TASK GOAL: Give the entries below again, word for word, and leave out the images.

BEGIN RECORDS FOR THIS TASK

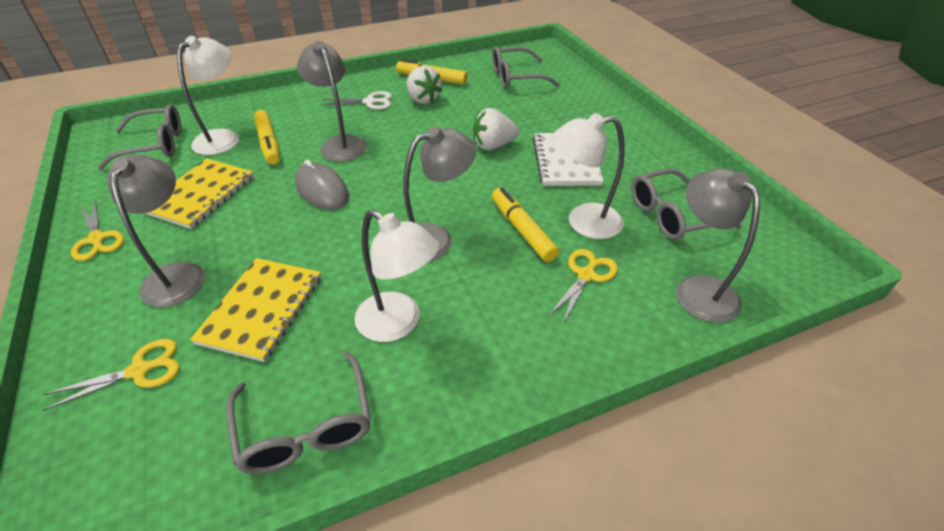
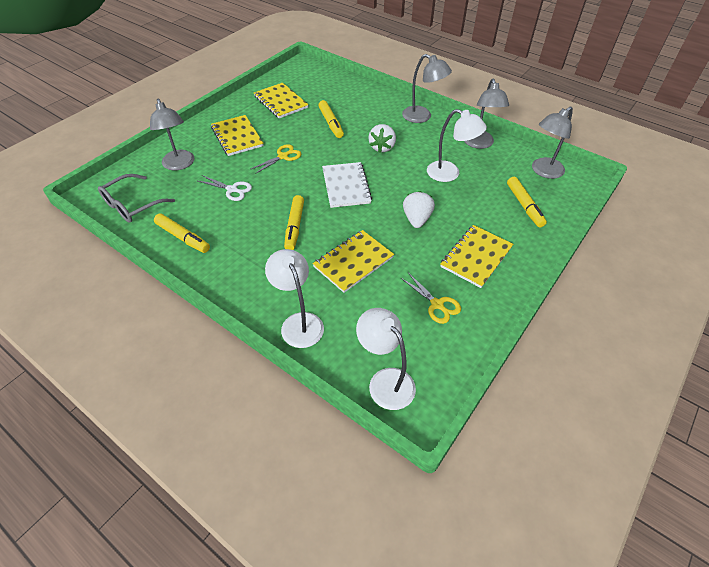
grey glasses: 4 -> 1
grey mouse: 1 -> 0
yellow marker: 3 -> 4
yellow notebook: 2 -> 4
yellow scissors: 3 -> 2

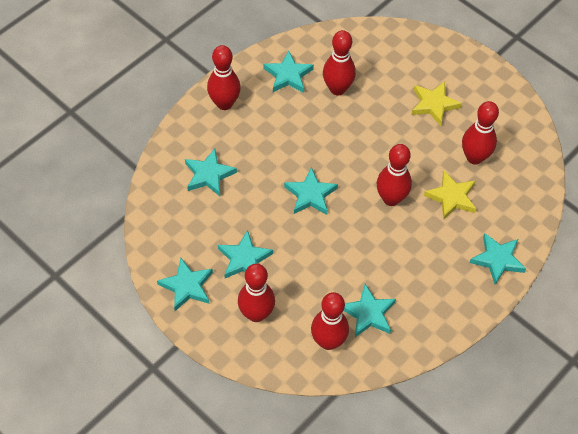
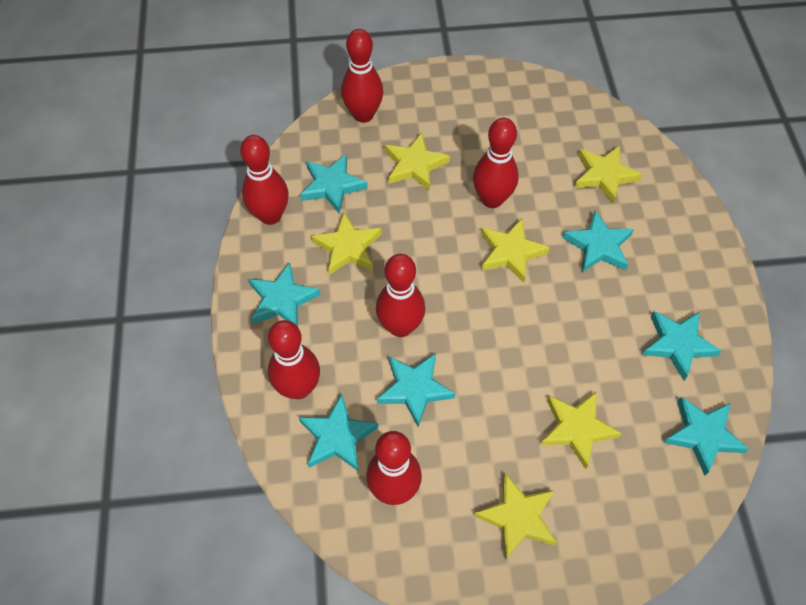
yellow star: 2 -> 6

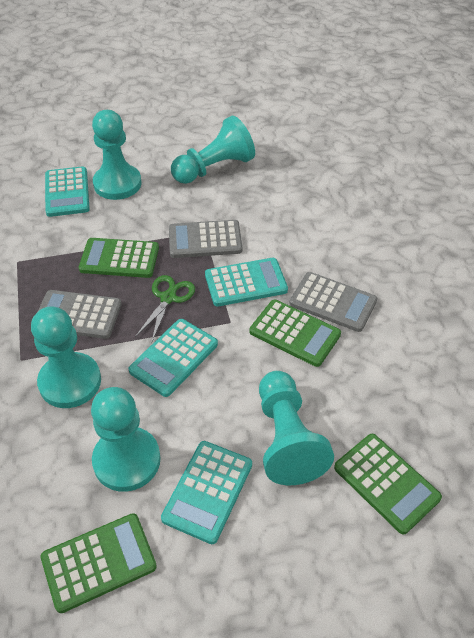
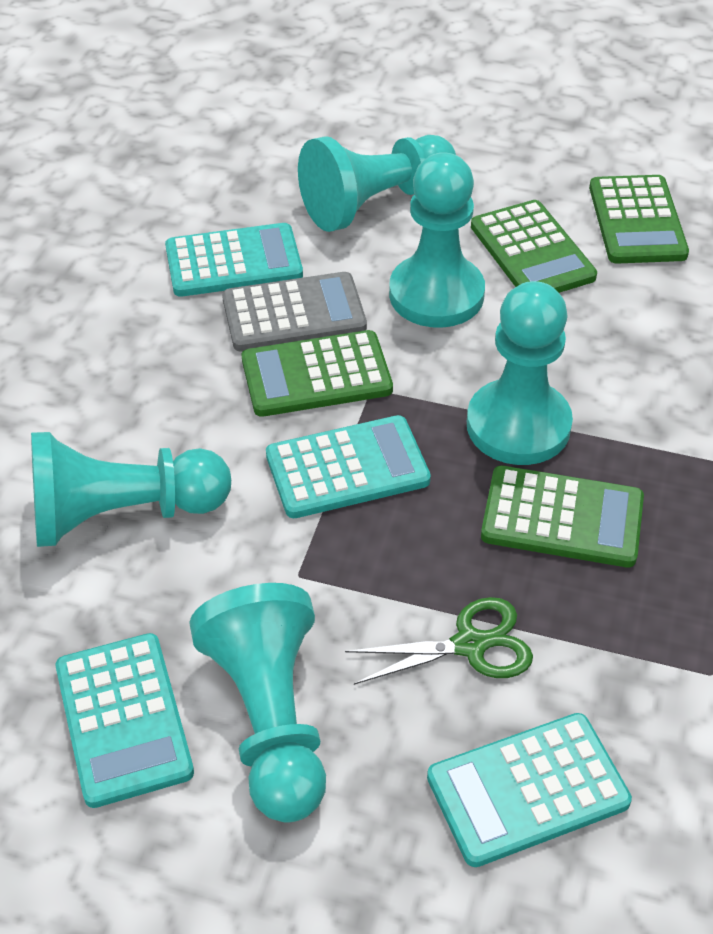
grey calculator: 3 -> 1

END RECORDS FOR THIS TASK

RESPONSE BOX:
grey glasses: 4 -> 1
grey mouse: 1 -> 0
yellow marker: 3 -> 4
yellow notebook: 2 -> 4
yellow scissors: 3 -> 2

yellow star: 2 -> 6

grey calculator: 3 -> 1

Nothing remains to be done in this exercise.